TRY IT: What lines below include the string "plate"? Pick them out and copy them.

(Records from a dataset)
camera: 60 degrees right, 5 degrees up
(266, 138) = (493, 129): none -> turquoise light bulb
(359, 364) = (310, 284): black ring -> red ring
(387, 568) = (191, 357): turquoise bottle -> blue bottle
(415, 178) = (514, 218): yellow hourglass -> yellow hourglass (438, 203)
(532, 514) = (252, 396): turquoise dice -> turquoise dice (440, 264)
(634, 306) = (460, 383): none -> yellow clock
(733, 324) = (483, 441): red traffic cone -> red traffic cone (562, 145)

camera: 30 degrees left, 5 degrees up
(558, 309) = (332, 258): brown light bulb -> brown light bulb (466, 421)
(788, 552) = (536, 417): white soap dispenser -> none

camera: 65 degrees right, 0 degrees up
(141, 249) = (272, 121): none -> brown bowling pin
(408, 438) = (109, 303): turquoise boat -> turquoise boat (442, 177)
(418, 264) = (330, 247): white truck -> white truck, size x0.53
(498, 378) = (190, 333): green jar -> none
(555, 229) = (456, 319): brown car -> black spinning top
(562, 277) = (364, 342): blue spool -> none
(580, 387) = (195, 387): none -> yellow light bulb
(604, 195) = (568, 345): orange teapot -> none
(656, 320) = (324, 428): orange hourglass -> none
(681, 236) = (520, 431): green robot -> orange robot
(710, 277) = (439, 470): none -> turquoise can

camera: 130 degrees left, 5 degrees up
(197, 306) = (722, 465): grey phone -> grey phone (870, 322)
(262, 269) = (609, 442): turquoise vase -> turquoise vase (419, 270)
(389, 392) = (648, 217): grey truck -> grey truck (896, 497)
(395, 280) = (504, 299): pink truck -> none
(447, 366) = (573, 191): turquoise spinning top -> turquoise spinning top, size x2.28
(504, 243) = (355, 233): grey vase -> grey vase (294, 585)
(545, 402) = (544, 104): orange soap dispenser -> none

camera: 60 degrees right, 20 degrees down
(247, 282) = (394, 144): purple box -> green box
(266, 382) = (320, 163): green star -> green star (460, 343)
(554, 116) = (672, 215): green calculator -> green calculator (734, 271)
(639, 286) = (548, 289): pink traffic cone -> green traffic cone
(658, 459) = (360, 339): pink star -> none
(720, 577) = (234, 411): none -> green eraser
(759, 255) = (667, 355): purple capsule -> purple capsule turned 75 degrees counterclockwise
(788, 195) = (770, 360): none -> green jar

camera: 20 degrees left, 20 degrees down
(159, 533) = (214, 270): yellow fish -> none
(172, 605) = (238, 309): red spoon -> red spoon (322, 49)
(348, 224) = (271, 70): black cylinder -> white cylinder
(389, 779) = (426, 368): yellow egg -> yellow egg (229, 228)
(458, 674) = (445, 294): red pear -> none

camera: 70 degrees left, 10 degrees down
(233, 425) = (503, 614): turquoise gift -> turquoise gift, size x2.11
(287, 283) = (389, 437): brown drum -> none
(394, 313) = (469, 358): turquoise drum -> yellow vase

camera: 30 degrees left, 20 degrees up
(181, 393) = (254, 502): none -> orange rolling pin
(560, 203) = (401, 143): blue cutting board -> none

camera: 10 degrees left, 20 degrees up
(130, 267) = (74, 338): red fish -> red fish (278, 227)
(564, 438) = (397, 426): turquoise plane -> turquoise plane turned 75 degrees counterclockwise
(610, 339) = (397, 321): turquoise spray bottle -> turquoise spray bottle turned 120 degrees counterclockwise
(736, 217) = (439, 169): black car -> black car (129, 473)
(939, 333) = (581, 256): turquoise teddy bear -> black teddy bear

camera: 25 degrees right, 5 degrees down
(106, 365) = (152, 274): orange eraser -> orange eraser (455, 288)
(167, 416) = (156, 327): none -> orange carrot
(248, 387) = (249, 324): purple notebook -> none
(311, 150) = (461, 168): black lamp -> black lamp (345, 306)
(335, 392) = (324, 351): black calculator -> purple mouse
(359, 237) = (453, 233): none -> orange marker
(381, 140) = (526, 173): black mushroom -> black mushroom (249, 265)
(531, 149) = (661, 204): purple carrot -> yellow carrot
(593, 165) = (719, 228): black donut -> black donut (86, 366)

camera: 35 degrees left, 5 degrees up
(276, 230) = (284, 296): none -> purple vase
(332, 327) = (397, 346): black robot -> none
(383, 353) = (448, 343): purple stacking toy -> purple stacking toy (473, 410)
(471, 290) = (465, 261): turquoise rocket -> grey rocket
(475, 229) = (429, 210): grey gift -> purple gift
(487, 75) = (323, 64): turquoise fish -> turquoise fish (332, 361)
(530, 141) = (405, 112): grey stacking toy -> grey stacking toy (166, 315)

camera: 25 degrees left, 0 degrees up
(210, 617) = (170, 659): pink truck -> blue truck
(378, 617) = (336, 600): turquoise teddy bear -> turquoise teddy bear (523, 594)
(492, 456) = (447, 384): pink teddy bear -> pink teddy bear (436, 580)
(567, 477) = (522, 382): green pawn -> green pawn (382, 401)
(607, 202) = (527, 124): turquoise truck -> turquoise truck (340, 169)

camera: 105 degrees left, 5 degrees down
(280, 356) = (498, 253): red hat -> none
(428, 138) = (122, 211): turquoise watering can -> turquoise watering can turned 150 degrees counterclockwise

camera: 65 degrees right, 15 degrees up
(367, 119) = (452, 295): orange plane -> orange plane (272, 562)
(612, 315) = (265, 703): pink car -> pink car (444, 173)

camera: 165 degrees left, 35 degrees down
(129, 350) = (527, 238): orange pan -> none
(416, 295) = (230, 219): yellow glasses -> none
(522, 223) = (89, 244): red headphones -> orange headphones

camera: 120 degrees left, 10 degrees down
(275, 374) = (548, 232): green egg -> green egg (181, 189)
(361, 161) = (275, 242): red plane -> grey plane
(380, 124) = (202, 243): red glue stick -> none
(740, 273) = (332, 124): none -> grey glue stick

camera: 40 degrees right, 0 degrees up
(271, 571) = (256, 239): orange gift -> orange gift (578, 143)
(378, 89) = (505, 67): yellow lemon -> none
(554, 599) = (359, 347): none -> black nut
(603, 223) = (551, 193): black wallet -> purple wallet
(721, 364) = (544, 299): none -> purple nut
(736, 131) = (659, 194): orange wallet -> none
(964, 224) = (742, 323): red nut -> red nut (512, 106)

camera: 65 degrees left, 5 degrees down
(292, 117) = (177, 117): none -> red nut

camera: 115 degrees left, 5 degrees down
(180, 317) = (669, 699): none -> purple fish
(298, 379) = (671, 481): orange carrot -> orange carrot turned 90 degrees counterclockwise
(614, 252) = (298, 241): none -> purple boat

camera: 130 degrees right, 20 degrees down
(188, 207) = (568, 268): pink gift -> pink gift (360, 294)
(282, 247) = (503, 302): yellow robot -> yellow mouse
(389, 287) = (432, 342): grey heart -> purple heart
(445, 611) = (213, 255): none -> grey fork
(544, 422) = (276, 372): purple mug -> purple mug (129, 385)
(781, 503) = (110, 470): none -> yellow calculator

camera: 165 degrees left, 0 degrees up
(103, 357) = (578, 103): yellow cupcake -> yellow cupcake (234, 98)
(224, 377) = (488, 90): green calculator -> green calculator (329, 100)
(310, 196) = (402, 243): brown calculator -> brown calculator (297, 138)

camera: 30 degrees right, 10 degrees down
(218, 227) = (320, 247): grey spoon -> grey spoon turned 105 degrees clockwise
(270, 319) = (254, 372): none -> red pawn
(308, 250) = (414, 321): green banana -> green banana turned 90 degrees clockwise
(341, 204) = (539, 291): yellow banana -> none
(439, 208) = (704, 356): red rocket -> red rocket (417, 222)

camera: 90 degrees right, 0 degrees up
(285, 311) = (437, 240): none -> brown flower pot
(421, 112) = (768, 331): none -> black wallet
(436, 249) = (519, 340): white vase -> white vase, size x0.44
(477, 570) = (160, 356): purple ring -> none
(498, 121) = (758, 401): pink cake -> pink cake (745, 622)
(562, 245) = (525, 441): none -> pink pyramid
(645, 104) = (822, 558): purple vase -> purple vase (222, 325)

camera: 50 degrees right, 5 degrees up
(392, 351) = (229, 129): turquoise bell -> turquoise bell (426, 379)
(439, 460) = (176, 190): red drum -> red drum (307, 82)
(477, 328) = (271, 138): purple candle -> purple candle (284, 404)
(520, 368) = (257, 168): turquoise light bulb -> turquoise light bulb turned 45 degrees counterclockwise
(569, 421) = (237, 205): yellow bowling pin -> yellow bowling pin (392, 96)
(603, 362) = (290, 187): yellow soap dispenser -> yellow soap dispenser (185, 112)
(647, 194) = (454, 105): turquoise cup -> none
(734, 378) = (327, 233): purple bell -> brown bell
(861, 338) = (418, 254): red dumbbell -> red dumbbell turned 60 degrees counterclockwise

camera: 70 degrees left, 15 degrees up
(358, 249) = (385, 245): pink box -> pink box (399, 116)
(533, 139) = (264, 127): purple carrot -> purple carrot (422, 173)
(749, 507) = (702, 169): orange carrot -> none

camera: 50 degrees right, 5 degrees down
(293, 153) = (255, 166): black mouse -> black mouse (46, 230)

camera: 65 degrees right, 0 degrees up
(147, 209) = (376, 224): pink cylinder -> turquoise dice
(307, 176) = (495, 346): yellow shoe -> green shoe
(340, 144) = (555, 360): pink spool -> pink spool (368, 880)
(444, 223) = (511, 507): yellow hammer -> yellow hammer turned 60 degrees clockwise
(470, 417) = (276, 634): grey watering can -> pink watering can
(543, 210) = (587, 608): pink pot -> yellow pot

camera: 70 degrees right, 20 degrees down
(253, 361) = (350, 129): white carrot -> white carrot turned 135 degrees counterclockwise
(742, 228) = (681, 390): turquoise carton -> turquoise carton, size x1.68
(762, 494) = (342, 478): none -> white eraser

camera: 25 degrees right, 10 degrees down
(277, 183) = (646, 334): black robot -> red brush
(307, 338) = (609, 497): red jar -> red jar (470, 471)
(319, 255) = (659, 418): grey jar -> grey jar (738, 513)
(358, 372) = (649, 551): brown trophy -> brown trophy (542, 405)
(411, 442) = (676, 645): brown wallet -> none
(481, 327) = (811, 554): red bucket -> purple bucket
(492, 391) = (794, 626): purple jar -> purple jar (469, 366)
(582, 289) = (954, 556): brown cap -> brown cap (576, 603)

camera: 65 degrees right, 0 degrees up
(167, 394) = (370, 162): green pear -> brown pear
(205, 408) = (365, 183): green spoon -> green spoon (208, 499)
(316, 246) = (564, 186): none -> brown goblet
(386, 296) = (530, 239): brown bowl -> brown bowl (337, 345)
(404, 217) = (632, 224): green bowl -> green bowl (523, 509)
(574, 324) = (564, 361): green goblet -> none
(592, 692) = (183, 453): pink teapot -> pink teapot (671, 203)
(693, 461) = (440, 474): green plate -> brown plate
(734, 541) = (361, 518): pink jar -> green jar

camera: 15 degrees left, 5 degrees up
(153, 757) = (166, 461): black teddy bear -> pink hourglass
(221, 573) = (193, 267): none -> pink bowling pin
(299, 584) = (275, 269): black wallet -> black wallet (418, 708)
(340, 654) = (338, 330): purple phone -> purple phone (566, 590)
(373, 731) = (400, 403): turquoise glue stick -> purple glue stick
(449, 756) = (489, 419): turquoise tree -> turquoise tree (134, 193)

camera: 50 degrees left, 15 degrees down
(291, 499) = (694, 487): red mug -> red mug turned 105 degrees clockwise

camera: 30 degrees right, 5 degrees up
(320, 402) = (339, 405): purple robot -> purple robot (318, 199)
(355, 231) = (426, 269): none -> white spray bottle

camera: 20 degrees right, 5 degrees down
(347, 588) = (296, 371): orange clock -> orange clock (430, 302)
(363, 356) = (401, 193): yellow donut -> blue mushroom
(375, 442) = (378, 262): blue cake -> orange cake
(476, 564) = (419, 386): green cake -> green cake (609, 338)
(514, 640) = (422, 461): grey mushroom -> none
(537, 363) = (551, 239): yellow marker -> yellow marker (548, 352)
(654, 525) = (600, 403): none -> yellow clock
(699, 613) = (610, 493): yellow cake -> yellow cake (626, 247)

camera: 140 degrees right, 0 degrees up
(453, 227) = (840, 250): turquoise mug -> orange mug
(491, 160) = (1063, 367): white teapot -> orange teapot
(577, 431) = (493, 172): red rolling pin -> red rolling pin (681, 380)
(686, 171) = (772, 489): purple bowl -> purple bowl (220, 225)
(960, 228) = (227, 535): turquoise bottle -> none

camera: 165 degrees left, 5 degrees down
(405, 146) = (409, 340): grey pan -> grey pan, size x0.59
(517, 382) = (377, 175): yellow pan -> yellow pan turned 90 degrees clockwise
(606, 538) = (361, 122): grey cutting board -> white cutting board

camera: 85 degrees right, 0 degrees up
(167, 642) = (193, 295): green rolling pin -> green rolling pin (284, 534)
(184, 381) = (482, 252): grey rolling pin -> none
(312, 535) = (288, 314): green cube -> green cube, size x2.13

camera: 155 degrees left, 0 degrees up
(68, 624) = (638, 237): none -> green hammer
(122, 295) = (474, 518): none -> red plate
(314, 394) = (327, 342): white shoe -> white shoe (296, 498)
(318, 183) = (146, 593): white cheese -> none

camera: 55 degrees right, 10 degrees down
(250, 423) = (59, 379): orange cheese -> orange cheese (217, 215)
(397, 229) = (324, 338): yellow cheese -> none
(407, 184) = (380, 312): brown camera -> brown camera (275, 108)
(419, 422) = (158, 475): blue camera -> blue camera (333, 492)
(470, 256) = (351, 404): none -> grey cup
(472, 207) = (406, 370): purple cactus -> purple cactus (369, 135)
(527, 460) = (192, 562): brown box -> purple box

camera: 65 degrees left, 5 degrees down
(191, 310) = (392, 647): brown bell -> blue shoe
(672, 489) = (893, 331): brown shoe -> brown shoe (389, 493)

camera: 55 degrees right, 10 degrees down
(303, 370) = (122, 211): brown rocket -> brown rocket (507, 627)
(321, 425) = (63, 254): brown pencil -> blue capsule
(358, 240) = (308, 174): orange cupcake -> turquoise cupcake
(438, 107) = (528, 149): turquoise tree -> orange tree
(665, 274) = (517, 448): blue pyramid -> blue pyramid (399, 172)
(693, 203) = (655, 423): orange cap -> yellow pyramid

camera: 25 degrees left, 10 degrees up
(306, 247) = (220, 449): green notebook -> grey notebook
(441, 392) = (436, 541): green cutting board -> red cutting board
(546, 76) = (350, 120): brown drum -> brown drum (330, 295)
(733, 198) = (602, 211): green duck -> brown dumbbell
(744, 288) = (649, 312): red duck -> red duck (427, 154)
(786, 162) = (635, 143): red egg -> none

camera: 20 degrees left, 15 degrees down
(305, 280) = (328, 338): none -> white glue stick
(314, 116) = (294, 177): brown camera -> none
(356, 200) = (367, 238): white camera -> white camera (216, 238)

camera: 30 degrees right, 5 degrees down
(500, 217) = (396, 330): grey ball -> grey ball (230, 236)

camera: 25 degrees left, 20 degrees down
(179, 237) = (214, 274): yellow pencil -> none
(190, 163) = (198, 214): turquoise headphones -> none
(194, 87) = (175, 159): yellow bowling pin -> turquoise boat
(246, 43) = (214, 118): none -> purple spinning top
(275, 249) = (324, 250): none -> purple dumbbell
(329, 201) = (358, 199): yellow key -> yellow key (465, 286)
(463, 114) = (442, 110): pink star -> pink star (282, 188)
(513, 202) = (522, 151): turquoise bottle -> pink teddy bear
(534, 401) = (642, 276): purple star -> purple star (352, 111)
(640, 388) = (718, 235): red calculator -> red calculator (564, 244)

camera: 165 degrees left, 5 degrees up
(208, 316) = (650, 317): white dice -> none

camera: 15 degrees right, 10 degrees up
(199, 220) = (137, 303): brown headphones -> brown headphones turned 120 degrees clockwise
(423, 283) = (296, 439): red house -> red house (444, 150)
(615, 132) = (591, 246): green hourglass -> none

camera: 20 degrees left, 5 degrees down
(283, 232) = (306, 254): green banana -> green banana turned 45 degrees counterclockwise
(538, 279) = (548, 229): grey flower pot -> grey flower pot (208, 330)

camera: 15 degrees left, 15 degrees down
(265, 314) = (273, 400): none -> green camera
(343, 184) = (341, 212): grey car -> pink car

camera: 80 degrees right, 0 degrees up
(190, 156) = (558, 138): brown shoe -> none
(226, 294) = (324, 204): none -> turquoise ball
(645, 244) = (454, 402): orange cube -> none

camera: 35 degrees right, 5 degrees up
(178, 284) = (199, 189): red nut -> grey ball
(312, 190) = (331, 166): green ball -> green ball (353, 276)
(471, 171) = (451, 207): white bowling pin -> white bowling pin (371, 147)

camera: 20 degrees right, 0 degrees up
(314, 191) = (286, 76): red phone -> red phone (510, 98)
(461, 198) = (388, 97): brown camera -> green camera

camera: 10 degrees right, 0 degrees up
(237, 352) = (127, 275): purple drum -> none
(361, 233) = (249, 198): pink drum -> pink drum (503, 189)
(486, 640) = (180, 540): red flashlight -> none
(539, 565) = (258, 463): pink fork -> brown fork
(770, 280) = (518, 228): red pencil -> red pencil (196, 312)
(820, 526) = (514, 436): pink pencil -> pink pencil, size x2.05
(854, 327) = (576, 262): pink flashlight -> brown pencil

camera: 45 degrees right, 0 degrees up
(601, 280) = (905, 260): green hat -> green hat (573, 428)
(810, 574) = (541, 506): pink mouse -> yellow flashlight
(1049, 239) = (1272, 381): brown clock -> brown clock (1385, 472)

RESPONSE BELOW:
(693, 461) = (440, 474): green plate -> brown plate
(122, 295) = (474, 518): none -> red plate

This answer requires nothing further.